▶ [ACTION ITEM]:
Nothing but the lines from the one with "cyan brick I1:J1" down to the one with "purple brick K8" should be returned, exactly and with both ends included, from the material below.
*** Opening PROVIDED RECORDS ***
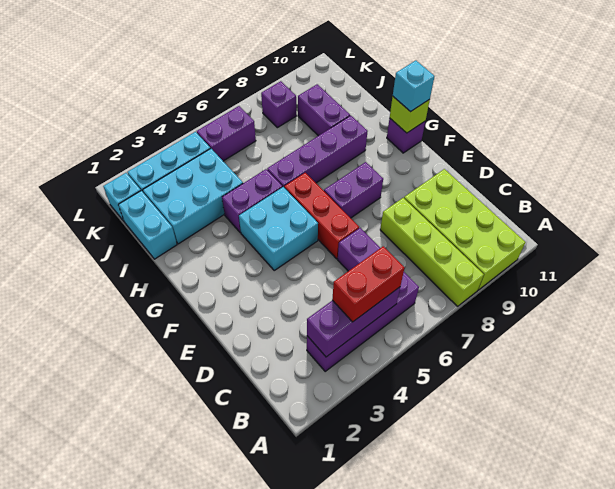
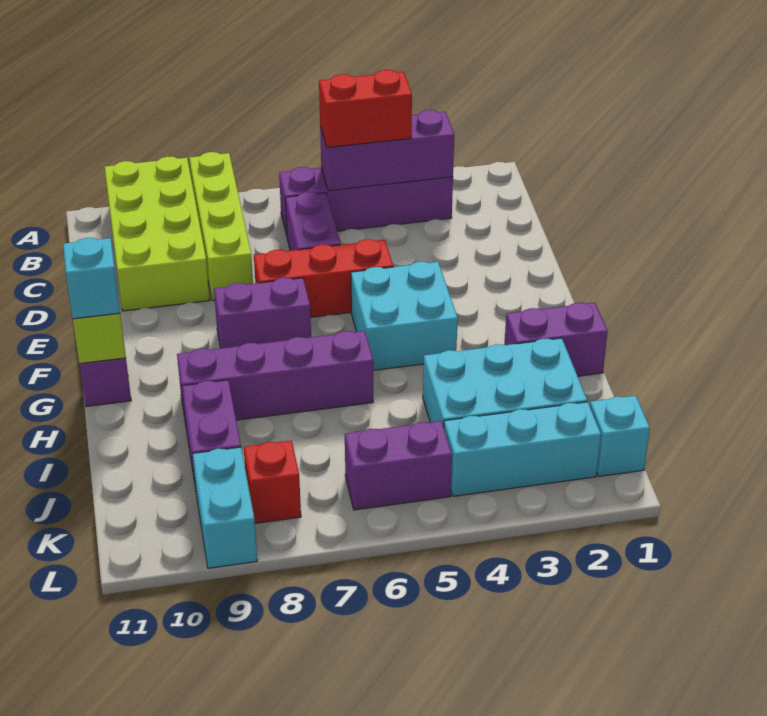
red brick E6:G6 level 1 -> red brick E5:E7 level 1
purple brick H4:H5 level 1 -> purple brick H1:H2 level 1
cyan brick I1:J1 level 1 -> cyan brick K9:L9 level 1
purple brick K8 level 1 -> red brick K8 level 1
*** Closing PROVIDED RECORDS ***
*** Opening PROVIDED RECORDS ***
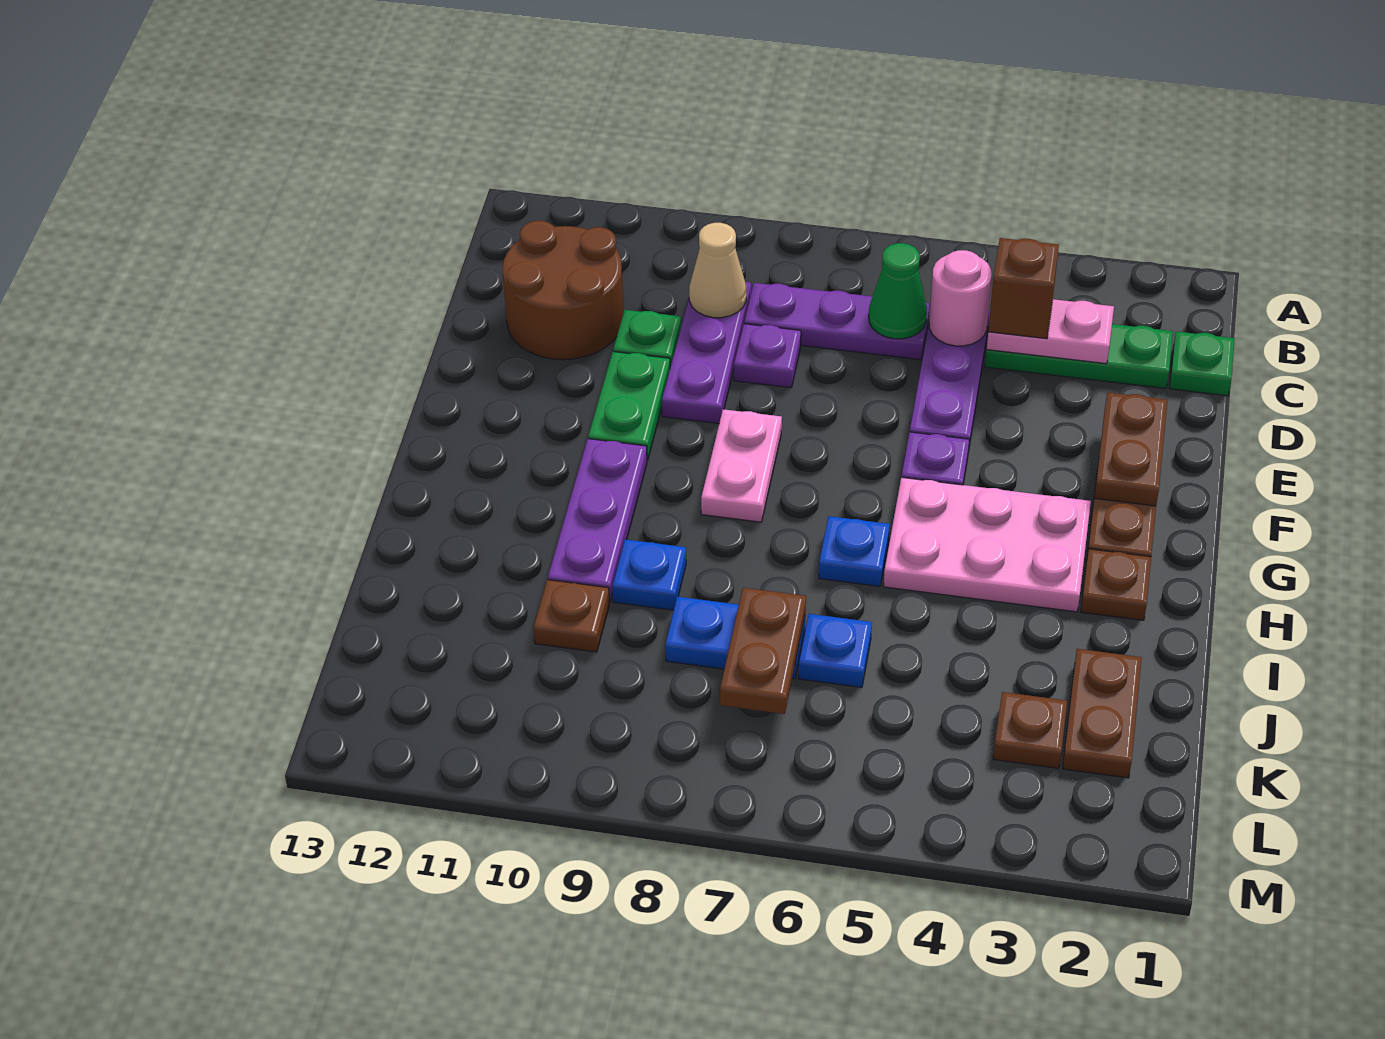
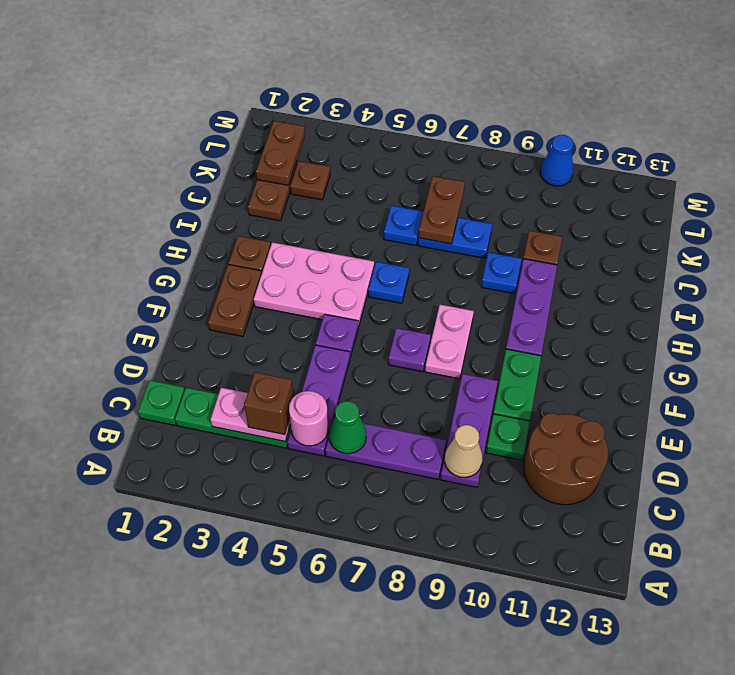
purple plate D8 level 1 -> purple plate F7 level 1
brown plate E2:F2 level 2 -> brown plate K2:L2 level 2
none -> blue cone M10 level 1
*** Closing PROVIDED RECORDS ***
▶ [RESPONSE AREA]:
cyan brick I1:J1 level 1 -> cyan brick K9:L9 level 1
purple brick K8 level 1 -> red brick K8 level 1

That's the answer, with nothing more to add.